**The input**.
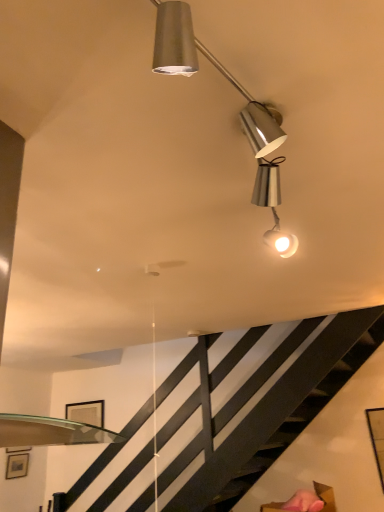
What is the approximate width of metallic silver lamp at upper center?

8.19 inches.

At what (x,y) coordinates should I click in order to perform the action: click on matte black picture frame at lower left, acting as the second picture frame starting from the right. Please return your answer as a coordinate pair (x, y). This screenshot has width=384, height=512. Looking at the image, I should click on (17, 465).

This screenshot has height=512, width=384. What are the coordinates of `metallic silver lamp at upper center` in the screenshot? It's located at (240, 112).

In terms of size, does matte black picture frame at lower left, arranged as the second picture frame when viewed from the top, appear bigger or smaller than matte black picture frame at upper center, which appears as the first picture frame when viewed from the back?

Considering their sizes, matte black picture frame at lower left, arranged as the second picture frame when viewed from the top, takes up less space than matte black picture frame at upper center, which appears as the first picture frame when viewed from the back.

From the image's perspective, which is above, matte black picture frame at lower left, acting as the second picture frame starting from the right, or matte black picture frame at upper center, which is counted as the 2th picture frame, starting from the front?

matte black picture frame at upper center, which is counted as the 2th picture frame, starting from the front, is shown above in the image.

Is matte black picture frame at lower left, the first picture frame in the bottom-to-top sequence, beside matte black picture frame at upper center, which appears as the first picture frame when viewed from the back?

No, matte black picture frame at lower left, the first picture frame in the bottom-to-top sequence, is not touching matte black picture frame at upper center, which appears as the first picture frame when viewed from the back.

From a real-world perspective, which object rests below the other?

matte black picture frame at lower left, acting as the second picture frame starting from the right.

How different are the orientations of matte black picture frame at upper center, which is counted as the 2th picture frame, starting from the bottom, and matte black picture frame at lower left, acting as the second picture frame starting from the right, in degrees?

They differ by 92 degrees in their facing directions.

Is point (87, 413) closer or farther from the camera than point (28, 456)?

Point (87, 413).

Does matte black picture frame at upper center, which is the 2th picture frame from left to right, appear on the left side of matte black picture frame at lower left, arranged as the second picture frame when viewed from the top?

Incorrect, matte black picture frame at upper center, which is the 2th picture frame from left to right, is not on the left side of matte black picture frame at lower left, arranged as the second picture frame when viewed from the top.

Looking at this image, from the image's perspective, which is below, matte black picture frame at upper center, which is the 2th picture frame from left to right, or matte black picture frame at lower left, the first picture frame in the bottom-to-top sequence?

matte black picture frame at lower left, the first picture frame in the bottom-to-top sequence.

**Task goal**. Rewrite the material above as a numbered list with one line per item. Leave out the blank lines and the picture.

**Solution for this task**.
1. What is the approximate width of metallic silver lamp at upper center?
2. 8.19 inches.
3. At what (x,y) coordinates should I click in order to perform the action: click on matte black picture frame at lower left, acting as the second picture frame starting from the right. Please return your answer as a coordinate pair (x, y). This screenshot has width=384, height=512. Looking at the image, I should click on (17, 465).
4. This screenshot has height=512, width=384. What are the coordinates of `metallic silver lamp at upper center` in the screenshot? It's located at (240, 112).
5. In terms of size, does matte black picture frame at lower left, arranged as the second picture frame when viewed from the top, appear bigger or smaller than matte black picture frame at upper center, which appears as the first picture frame when viewed from the back?
6. Considering their sizes, matte black picture frame at lower left, arranged as the second picture frame when viewed from the top, takes up less space than matte black picture frame at upper center, which appears as the first picture frame when viewed from the back.
7. From the image's perspective, which is above, matte black picture frame at lower left, acting as the second picture frame starting from the right, or matte black picture frame at upper center, which is counted as the 2th picture frame, starting from the front?
8. matte black picture frame at upper center, which is counted as the 2th picture frame, starting from the front, is shown above in the image.
9. Is matte black picture frame at lower left, the first picture frame in the bottom-to-top sequence, beside matte black picture frame at upper center, which appears as the first picture frame when viewed from the back?
10. No, matte black picture frame at lower left, the first picture frame in the bottom-to-top sequence, is not touching matte black picture frame at upper center, which appears as the first picture frame when viewed from the back.
11. From a real-world perspective, which object rests below the other?
12. matte black picture frame at lower left, acting as the second picture frame starting from the right.
13. How different are the orientations of matte black picture frame at upper center, which is counted as the 2th picture frame, starting from the bottom, and matte black picture frame at lower left, acting as the second picture frame starting from the right, in degrees?
14. They differ by 92 degrees in their facing directions.
15. Is point (87, 413) closer or farther from the camera than point (28, 456)?
16. Point (87, 413).
17. Does matte black picture frame at upper center, which is the 2th picture frame from left to right, appear on the left side of matte black picture frame at lower left, arranged as the second picture frame when viewed from the top?
18. Incorrect, matte black picture frame at upper center, which is the 2th picture frame from left to right, is not on the left side of matte black picture frame at lower left, arranged as the second picture frame when viewed from the top.
19. Looking at this image, from the image's perspective, which is below, matte black picture frame at upper center, which is the 2th picture frame from left to right, or matte black picture frame at lower left, the first picture frame in the bottom-to-top sequence?
20. matte black picture frame at lower left, the first picture frame in the bottom-to-top sequence.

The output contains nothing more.